§ WHAT IS NEEDED
Your answer must be every line of the data that contains "yellow".

INPUT DATA: Begin

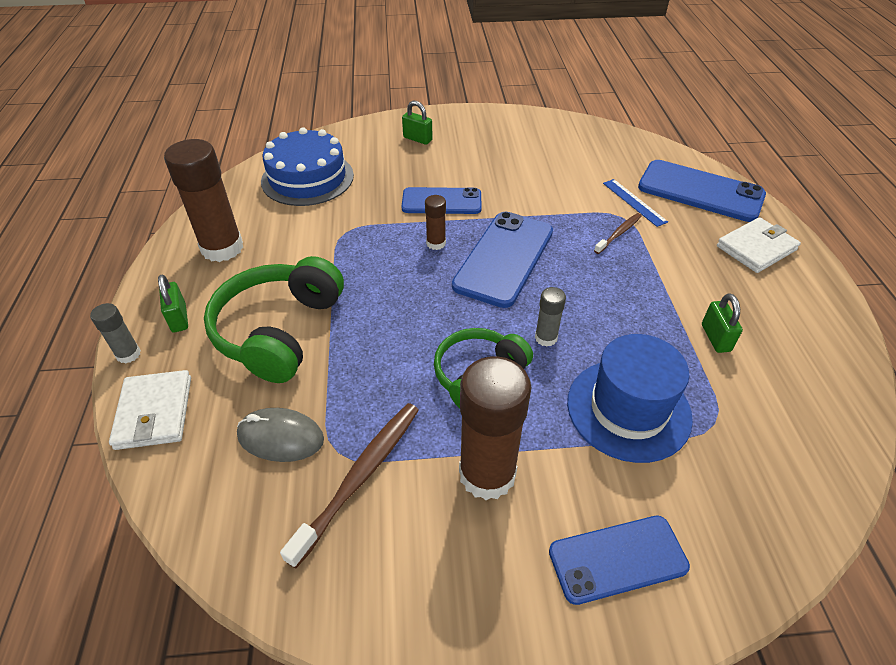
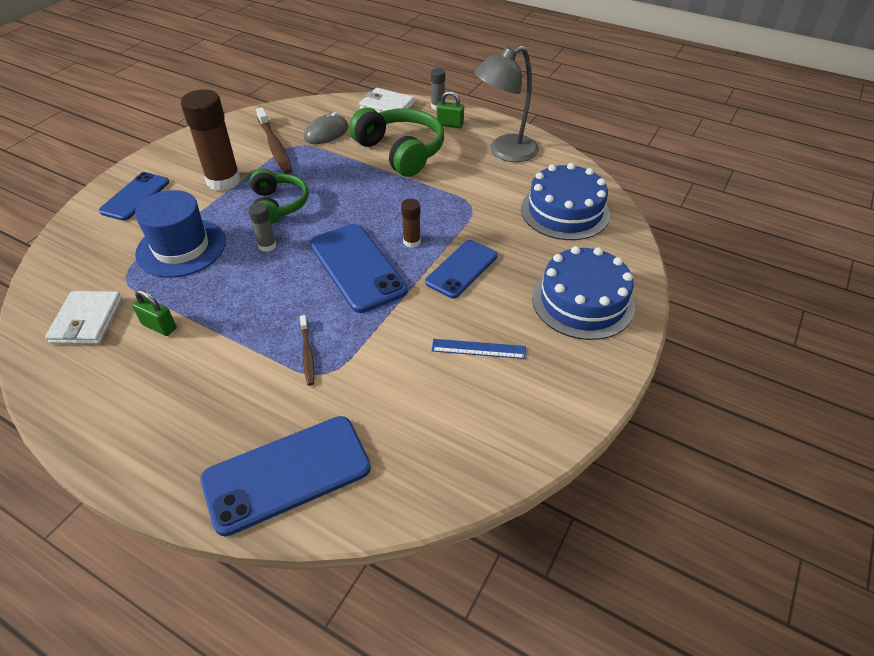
camera: 125 degrees right, 0 degrees up
(222, 248) = (505, 152): brown glue stick -> grey lamp
(417, 139) = (583, 301): green padlock -> blue cake
(634, 202) = (331, 399): blue ruler -> blue ruler (478, 349)
(756, 248) = (179, 441): white wallet -> white wallet (87, 320)

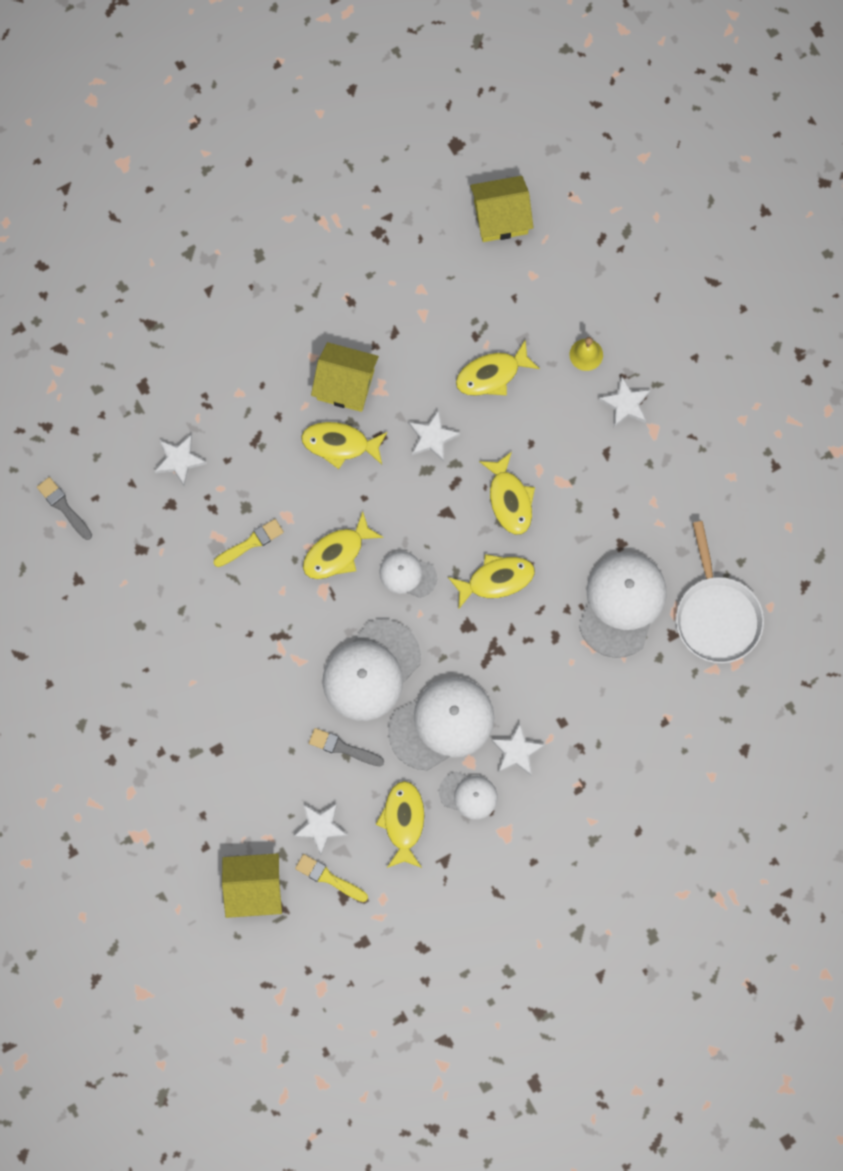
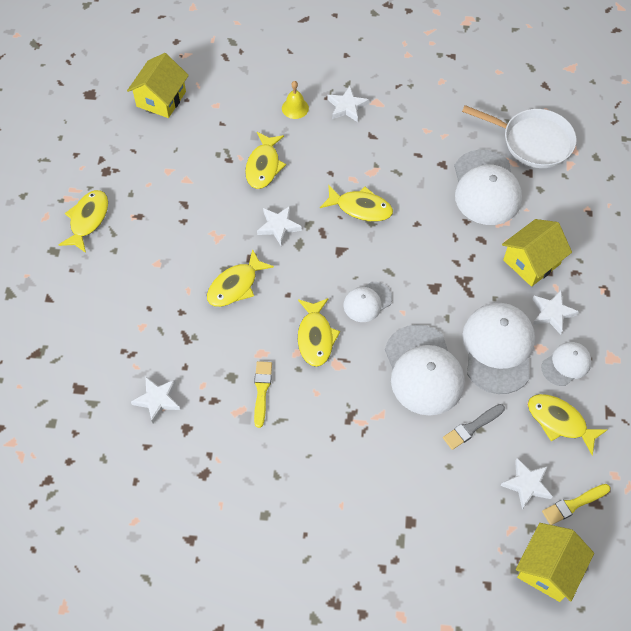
camera: 55 degrees left, 15 degrees down
(63, 507) = (122, 510): grey brush -> none
(345, 385) = (195, 255): yellow house -> yellow house (531, 262)
(496, 580) = (413, 250): yellow fish -> yellow fish (88, 219)
(622, 604) = (486, 188): white cap -> white cap turned 150 degrees counterclockwise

INPUT DATA: End

§ RESPONSE TO THIS EXERCISE
(345, 385) = (195, 255): yellow house -> yellow house (531, 262)
(496, 580) = (413, 250): yellow fish -> yellow fish (88, 219)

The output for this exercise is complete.